**Task prompt**
Please locate each line in the rows below that contains the word "puffy", and copy those lines out in full.

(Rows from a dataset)
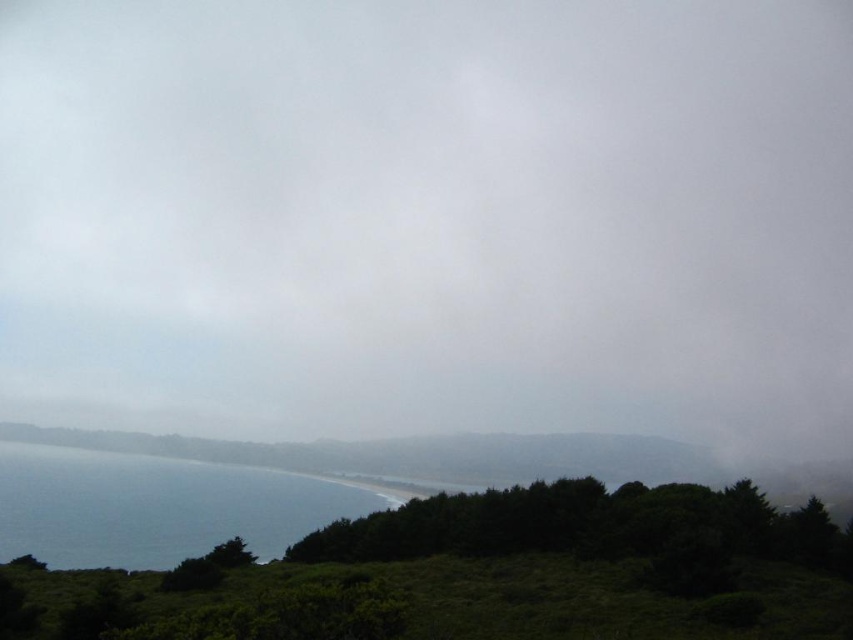
Is point (213, 45) closer to viewer compared to point (61, 493)?

No, it is not.

Which is above, white fluffy cloud at upper center or blue water at lower left?

white fluffy cloud at upper center

Between point (583, 1) and point (96, 467), which one is positioned in front?

Positioned in front is point (96, 467).

The height and width of the screenshot is (640, 853). Find the location of `white fluffy cloud at upper center`. white fluffy cloud at upper center is located at coordinates point(430,218).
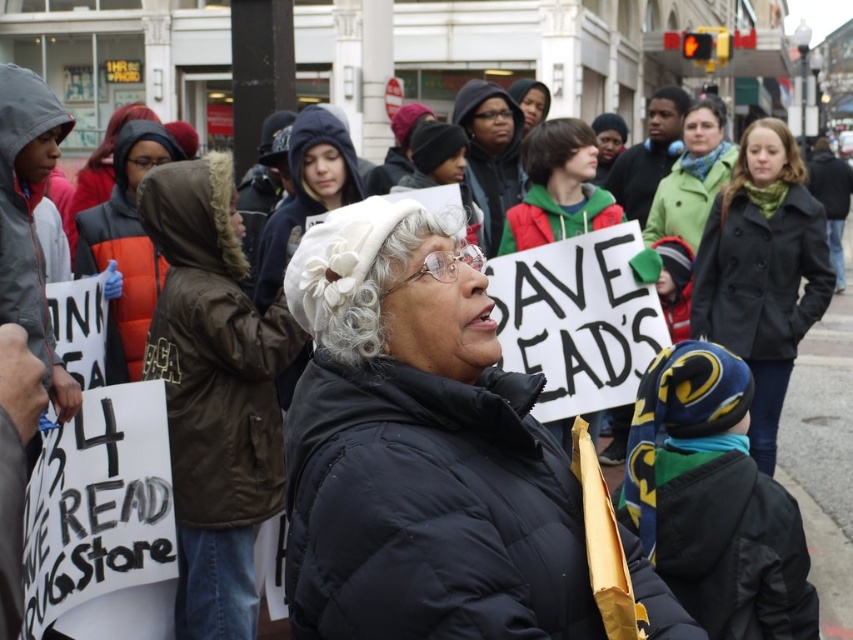
Question: Which point appears farthest from the camera in this image?

Choices:
 (A) (378, 308)
 (B) (456, 99)
 (C) (701, 96)
 (D) (782, 154)

Answer: (C)

Question: Which point is closer to the camera?

Choices:
 (A) white fabric hat at center
 (B) matte brown coat at center
 (C) white fabric wig at upper center
 (D) black puffy coat at center

Answer: (D)

Question: Which object is positioned closest to the white fluffy wig at center?

Choices:
 (A) blonde synthetic wig at upper right
 (B) dark gray wool coat at center
 (C) white fabric wig at upper center
 (D) orange puffer jacket at left

Answer: (B)

Question: Can you confirm if white fabric hat at center is thinner than fuzzy brown wig at upper left?

Choices:
 (A) yes
 (B) no

Answer: (A)

Question: Does black puffy coat at center have a larger size compared to blonde synthetic wig at upper right?

Choices:
 (A) no
 (B) yes

Answer: (A)

Question: Does matte brown coat at center appear on the left side of white fabric wig at upper center?

Choices:
 (A) yes
 (B) no

Answer: (A)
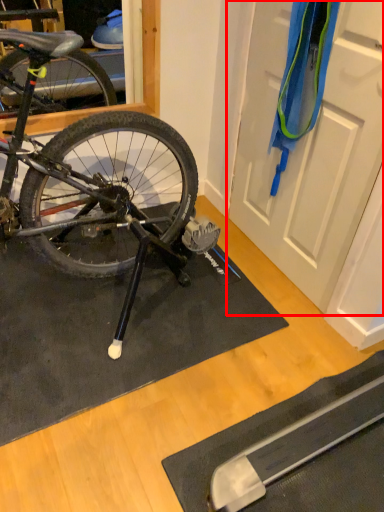
Question: From the image's perspective, what is the correct spatial positioning of door (annotated by the red box) in reference to doormat?

Choices:
 (A) above
 (B) below

Answer: (A)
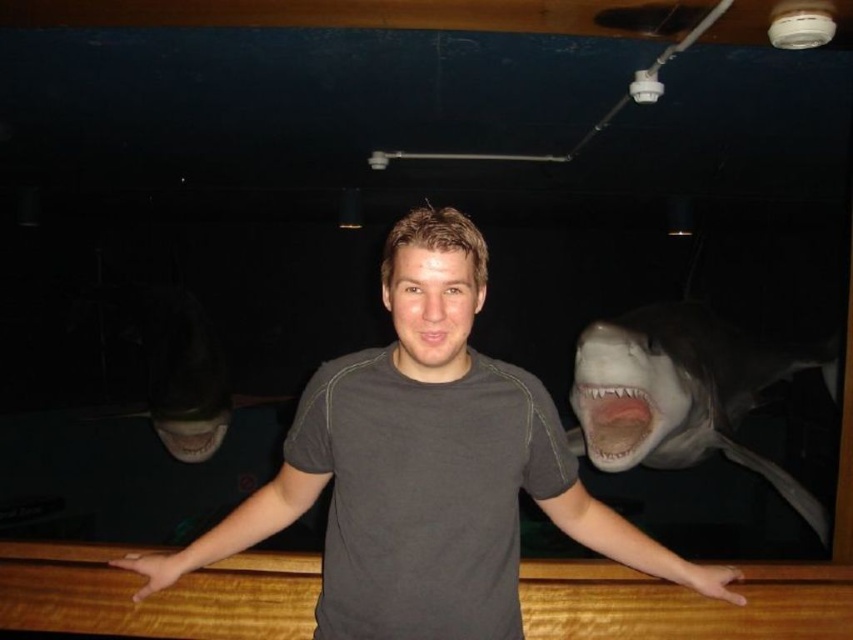
You are a photographer setting up a shot. The subject is standing with their arms on a wooden surface. You want to ensure the white glossy shark at right is centered in the frame. Where should you position the shark?

The white glossy shark at right is already positioned at point (679, 394), which is the center of the frame.

You are standing in the room and want to move from the point at coordinates point (670, 451) to point (415, 337). Can you walk directly between them without any obstacles?

Point (670, 451) is behind point (415, 337), so there is an obstacle blocking the direct path between them. You cannot walk directly between them without moving around the obstacle.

**Result of this task**
 (D) black puffy coat at center
Question: Does black puffy coat at center have a larger size compared to blonde synthetic wig at upper right?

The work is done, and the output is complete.